Work required:
Every line in the records below that holds the word "clockwise" is to be copied.

Object matching data:
##########

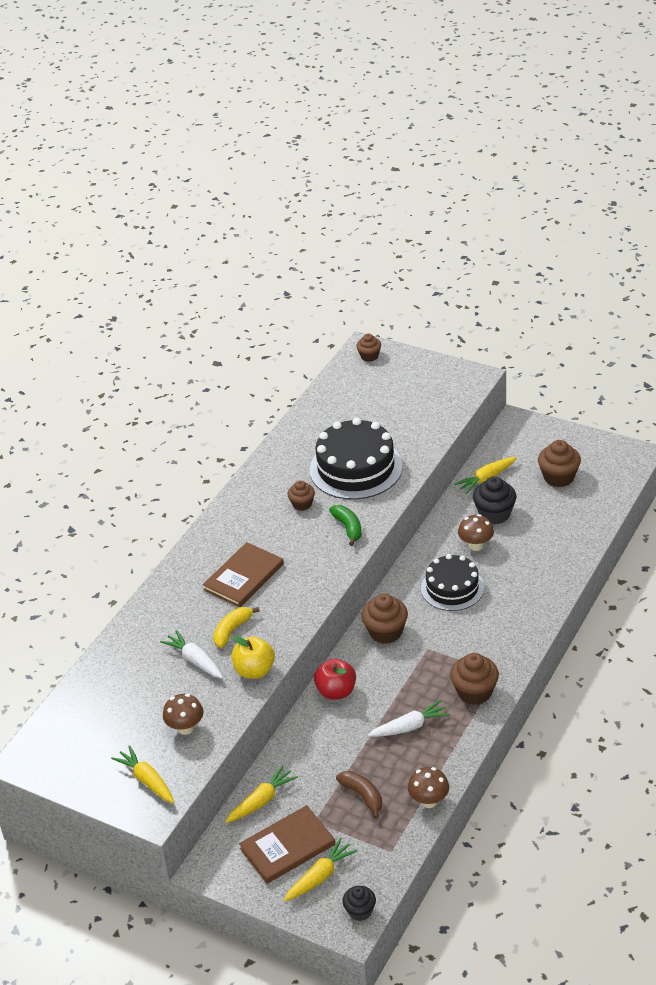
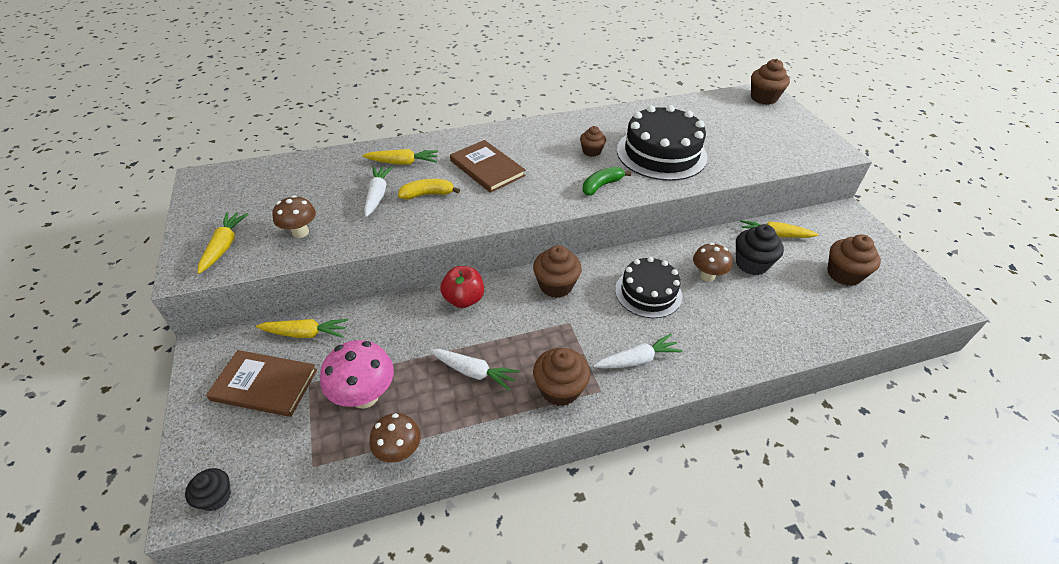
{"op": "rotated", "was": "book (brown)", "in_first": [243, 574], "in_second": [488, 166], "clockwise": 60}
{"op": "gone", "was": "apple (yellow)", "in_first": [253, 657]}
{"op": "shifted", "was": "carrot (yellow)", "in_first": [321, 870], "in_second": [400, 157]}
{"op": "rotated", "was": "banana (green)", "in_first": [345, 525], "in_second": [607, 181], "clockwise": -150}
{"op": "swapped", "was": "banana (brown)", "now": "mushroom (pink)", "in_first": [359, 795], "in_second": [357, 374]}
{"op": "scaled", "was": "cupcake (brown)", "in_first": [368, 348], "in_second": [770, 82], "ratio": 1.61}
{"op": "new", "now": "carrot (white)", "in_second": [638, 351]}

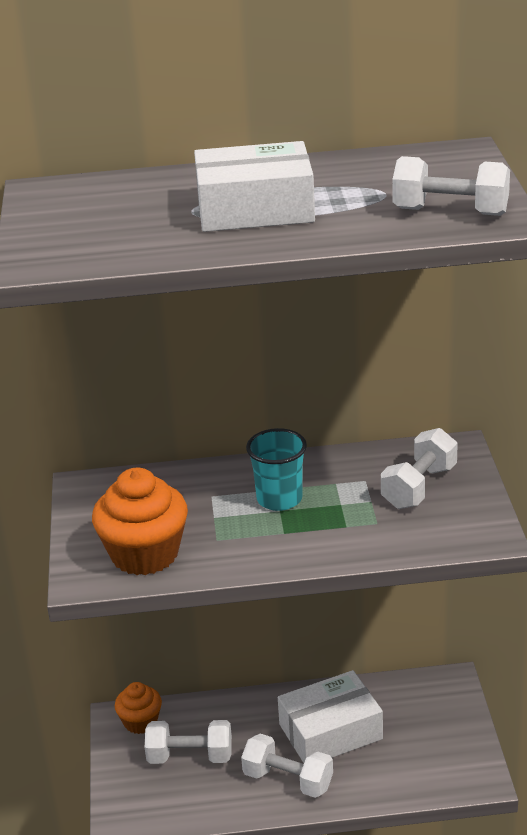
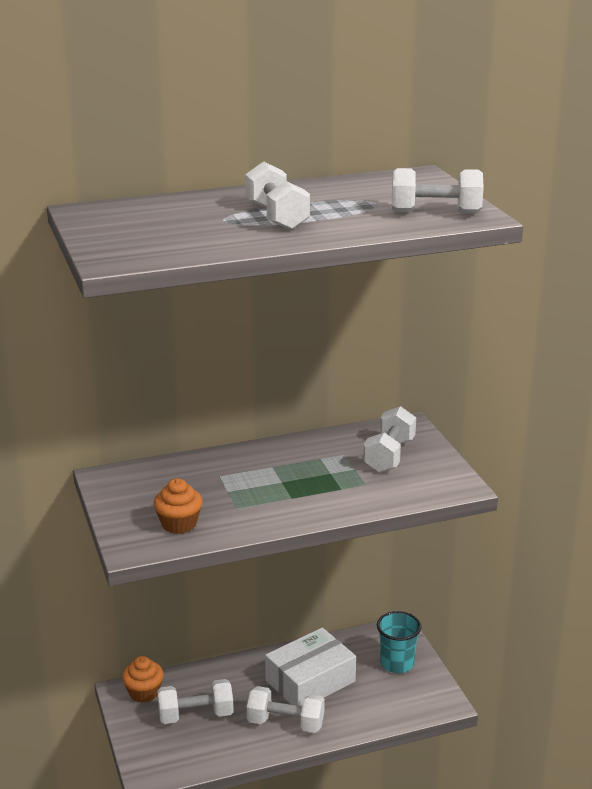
{"op": "scaled", "was": "cupcake (orange)", "in_first": [140, 521], "in_second": [178, 506], "ratio": 0.6}
{"op": "swapped", "was": "box (white)", "now": "dumbbell (white)", "in_first": [254, 186], "in_second": [277, 195]}
{"op": "shifted", "was": "cup (turquoise)", "in_first": [276, 469], "in_second": [399, 642]}

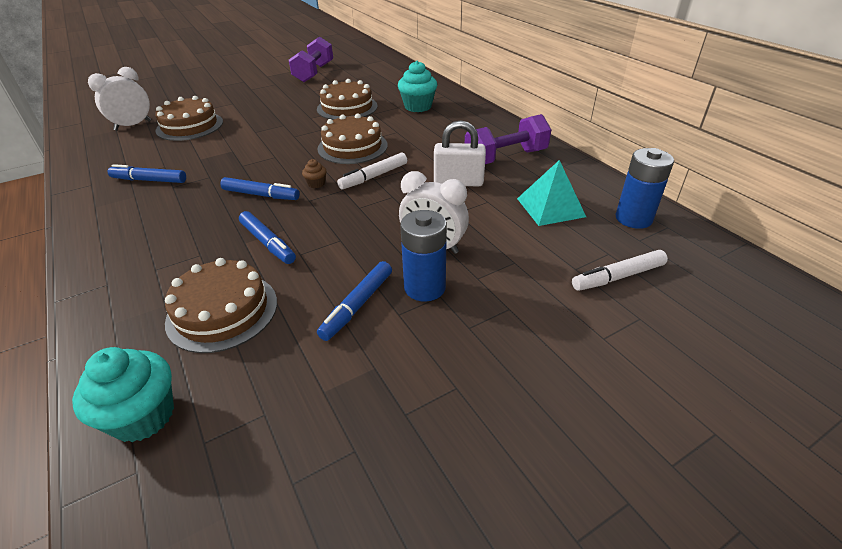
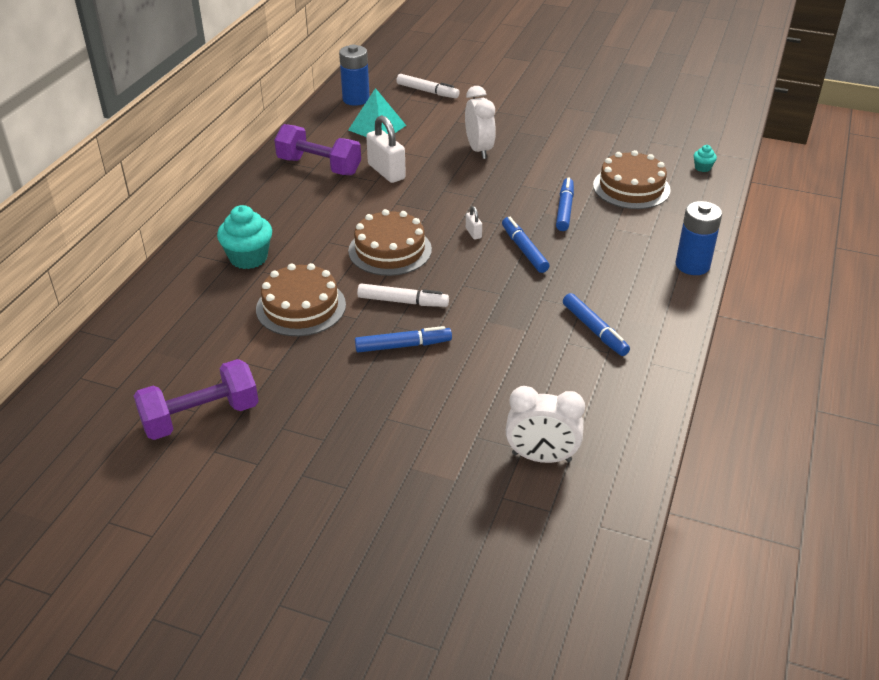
{"op": "scaled", "was": "cupcake (turquoise)", "in_first": [123, 394], "in_second": [705, 158], "ratio": 0.48}
{"op": "gone", "was": "cake (brown)", "in_first": [189, 118]}
{"op": "swapped", "was": "cupcake (brown)", "now": "padlock (white)", "in_first": [314, 173], "in_second": [474, 223]}
{"op": "shifted", "was": "marker (blue)", "in_first": [354, 301], "in_second": [403, 339]}
{"op": "shifted", "was": "marker (white)", "in_first": [372, 171], "in_second": [403, 295]}
{"op": "shifted", "was": "battery (blue)", "in_first": [423, 256], "in_second": [699, 238]}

##########

Finished exercise:
{"op": "rotated", "was": "book (brown)", "in_first": [243, 574], "in_second": [488, 166], "clockwise": 60}
{"op": "rotated", "was": "banana (green)", "in_first": [345, 525], "in_second": [607, 181], "clockwise": -150}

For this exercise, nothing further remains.